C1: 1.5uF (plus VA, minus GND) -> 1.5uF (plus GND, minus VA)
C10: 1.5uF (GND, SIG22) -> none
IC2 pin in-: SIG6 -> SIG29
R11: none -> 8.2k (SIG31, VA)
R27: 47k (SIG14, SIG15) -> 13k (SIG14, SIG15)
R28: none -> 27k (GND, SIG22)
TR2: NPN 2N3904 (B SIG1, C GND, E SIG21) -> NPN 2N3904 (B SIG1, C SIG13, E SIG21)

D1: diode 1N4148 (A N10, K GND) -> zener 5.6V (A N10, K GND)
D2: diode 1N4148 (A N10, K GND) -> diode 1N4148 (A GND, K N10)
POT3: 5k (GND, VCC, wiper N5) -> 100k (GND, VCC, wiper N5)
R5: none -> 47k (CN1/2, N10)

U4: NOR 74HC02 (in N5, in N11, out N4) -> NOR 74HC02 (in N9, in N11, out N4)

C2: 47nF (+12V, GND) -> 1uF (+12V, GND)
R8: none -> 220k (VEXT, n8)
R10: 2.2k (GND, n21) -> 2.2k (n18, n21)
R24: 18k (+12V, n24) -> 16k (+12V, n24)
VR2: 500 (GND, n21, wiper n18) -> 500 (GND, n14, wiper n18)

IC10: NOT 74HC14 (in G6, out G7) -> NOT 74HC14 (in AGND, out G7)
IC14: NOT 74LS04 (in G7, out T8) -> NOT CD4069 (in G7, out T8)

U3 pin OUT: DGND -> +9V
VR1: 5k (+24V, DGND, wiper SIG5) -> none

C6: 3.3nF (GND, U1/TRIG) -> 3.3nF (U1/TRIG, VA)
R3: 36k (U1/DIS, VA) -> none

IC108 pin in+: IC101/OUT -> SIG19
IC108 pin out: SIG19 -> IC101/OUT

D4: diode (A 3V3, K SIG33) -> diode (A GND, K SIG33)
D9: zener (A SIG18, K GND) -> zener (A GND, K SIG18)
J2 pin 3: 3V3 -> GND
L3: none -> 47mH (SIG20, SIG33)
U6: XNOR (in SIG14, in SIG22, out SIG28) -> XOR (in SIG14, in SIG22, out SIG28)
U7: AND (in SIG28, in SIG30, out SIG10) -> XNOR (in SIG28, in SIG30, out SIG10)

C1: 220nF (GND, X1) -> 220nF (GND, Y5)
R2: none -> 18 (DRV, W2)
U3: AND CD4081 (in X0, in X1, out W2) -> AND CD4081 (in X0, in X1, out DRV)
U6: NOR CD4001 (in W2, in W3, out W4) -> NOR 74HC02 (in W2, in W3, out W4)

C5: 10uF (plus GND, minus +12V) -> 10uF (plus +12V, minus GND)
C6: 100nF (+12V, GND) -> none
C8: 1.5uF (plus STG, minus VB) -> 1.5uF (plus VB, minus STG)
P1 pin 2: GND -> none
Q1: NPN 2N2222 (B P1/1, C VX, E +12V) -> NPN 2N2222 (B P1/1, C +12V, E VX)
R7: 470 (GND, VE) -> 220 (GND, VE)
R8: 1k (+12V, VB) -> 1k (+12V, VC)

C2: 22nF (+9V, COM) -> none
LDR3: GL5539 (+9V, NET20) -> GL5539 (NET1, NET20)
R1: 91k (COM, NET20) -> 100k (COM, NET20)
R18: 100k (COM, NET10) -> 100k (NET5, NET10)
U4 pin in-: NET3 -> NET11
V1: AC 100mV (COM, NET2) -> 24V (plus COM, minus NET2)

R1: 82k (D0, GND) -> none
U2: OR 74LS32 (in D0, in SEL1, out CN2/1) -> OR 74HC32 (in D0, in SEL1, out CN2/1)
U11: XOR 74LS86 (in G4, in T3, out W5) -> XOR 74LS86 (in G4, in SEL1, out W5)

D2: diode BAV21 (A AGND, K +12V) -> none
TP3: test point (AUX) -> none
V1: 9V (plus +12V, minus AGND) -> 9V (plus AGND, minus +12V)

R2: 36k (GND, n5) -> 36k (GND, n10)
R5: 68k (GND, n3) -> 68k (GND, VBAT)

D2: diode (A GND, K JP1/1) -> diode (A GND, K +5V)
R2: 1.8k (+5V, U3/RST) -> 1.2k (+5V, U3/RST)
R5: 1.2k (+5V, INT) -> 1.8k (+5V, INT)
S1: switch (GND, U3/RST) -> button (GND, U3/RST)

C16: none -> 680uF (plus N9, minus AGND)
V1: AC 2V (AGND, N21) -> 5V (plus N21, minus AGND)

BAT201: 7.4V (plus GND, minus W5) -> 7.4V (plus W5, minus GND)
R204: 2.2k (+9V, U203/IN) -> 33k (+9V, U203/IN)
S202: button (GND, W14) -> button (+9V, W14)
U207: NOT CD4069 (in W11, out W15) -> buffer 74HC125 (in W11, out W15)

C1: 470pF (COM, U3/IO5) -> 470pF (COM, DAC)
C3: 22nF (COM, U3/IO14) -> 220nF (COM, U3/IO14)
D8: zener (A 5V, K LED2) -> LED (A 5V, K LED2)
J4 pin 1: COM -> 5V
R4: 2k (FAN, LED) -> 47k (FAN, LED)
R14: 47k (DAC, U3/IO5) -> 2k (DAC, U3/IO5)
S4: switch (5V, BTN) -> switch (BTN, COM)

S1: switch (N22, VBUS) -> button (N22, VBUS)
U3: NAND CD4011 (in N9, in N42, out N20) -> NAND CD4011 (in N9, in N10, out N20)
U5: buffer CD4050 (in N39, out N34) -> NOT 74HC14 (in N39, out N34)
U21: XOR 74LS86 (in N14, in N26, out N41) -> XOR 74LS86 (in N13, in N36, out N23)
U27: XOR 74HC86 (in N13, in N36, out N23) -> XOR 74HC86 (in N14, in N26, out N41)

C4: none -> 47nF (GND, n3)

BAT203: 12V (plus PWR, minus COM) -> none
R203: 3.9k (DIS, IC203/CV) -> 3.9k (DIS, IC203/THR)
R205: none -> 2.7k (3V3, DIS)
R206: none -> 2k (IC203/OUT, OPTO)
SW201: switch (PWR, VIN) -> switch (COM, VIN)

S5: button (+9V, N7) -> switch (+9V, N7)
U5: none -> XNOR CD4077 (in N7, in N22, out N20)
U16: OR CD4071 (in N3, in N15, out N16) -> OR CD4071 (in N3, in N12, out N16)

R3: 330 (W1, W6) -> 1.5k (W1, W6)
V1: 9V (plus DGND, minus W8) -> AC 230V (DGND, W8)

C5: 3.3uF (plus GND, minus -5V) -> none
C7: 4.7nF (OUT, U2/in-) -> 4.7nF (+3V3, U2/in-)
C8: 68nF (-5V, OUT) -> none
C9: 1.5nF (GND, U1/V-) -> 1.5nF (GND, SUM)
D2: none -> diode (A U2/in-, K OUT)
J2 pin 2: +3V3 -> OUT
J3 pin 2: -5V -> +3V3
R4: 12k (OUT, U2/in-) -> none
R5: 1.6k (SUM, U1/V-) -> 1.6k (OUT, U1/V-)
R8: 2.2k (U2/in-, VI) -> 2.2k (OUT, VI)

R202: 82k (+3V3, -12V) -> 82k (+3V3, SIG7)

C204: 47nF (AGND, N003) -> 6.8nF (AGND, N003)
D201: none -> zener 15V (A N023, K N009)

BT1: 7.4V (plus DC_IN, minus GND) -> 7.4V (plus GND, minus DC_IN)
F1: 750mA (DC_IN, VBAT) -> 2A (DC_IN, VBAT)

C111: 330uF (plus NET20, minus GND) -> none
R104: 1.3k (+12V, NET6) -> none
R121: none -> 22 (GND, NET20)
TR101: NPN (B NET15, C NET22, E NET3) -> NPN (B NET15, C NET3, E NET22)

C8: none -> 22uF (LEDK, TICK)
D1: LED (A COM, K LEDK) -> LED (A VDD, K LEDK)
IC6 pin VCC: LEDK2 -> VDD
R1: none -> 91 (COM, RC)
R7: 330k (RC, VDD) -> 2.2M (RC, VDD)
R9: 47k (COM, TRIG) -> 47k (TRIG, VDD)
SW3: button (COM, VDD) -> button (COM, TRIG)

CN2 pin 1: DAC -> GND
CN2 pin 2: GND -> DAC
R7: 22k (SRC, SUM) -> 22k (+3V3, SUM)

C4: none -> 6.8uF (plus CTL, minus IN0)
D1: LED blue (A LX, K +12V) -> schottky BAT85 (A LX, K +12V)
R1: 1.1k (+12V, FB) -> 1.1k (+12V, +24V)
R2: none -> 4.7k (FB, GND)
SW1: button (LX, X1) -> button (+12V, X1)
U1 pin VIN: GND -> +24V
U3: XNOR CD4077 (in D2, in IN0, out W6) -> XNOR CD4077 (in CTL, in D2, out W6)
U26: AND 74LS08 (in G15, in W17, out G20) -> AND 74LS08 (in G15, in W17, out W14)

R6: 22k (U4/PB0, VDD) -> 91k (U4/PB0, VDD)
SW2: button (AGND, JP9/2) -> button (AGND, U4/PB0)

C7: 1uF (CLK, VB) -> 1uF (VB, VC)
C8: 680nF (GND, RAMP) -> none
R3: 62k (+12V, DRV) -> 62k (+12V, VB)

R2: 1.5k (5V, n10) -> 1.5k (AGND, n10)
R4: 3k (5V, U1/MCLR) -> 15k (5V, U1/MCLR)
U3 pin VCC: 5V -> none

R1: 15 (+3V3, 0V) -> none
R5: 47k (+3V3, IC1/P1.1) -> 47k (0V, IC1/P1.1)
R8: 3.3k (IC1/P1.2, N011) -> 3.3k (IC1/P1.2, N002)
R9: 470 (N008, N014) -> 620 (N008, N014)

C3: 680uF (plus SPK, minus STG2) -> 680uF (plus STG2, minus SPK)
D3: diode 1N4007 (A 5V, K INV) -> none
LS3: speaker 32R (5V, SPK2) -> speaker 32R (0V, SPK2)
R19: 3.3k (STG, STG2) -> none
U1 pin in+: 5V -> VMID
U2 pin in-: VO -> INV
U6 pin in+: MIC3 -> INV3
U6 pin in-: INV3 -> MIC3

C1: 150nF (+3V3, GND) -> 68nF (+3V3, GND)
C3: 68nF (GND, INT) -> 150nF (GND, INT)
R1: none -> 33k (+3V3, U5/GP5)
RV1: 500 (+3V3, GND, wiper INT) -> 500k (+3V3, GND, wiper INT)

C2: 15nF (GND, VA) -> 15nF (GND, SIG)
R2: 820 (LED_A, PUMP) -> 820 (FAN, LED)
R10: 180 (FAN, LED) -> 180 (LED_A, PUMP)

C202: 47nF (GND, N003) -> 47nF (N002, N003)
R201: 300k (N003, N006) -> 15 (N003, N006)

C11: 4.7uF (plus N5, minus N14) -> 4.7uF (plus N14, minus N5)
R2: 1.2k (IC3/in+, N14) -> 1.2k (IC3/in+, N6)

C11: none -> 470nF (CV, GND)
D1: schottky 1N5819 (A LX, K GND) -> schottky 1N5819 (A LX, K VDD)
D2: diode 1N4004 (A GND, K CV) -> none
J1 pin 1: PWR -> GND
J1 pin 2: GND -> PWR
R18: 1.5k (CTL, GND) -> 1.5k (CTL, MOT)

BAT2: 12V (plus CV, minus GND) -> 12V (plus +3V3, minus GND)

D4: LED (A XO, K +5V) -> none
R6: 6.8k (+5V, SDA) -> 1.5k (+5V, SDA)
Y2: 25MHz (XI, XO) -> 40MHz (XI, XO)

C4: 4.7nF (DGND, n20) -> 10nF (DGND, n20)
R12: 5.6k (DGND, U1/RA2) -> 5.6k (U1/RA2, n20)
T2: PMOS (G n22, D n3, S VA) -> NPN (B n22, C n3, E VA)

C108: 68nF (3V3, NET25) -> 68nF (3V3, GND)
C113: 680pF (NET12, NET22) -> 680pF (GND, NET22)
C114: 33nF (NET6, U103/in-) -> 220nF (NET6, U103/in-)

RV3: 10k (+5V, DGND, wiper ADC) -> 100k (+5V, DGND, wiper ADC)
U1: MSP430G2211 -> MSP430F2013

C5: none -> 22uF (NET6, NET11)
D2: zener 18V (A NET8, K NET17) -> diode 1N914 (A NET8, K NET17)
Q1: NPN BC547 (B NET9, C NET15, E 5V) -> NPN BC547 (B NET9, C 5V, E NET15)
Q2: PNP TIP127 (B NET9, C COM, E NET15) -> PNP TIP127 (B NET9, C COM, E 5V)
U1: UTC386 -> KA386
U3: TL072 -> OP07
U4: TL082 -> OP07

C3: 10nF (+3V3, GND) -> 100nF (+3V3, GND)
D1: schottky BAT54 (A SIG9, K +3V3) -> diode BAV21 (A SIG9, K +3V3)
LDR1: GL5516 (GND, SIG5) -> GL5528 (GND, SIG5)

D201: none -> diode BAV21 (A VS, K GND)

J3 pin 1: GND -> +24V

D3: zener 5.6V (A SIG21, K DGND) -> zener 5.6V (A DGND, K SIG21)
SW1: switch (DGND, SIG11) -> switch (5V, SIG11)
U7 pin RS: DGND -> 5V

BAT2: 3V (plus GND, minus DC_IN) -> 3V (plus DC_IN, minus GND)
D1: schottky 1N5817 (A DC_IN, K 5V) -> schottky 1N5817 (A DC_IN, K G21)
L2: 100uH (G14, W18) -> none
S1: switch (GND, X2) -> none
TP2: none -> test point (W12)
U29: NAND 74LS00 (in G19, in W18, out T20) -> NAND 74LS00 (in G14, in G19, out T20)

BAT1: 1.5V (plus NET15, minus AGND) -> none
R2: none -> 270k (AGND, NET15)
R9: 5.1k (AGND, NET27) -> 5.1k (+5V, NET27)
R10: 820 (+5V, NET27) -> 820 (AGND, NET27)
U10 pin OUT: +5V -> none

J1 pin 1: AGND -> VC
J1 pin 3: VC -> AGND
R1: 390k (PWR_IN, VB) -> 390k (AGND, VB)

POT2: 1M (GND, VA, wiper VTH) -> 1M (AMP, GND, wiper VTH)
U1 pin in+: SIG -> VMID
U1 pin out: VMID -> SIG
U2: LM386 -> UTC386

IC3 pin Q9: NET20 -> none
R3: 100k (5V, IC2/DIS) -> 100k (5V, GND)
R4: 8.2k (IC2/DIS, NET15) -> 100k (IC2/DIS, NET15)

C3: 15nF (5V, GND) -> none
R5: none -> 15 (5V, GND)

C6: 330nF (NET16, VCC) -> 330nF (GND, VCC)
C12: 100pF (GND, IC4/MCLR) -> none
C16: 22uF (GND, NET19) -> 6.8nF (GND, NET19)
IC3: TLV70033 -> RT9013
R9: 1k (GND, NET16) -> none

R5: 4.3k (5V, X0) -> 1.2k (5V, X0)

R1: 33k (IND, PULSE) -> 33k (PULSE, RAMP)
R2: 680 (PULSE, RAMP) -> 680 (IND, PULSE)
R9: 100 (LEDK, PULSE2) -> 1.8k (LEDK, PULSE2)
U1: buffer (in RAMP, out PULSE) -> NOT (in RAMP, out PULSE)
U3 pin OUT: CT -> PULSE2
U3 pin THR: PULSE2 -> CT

---

*Problem to work on:* Work out how many lines in the material above include the word "buffer", and write down that number alone.

*Result:* 3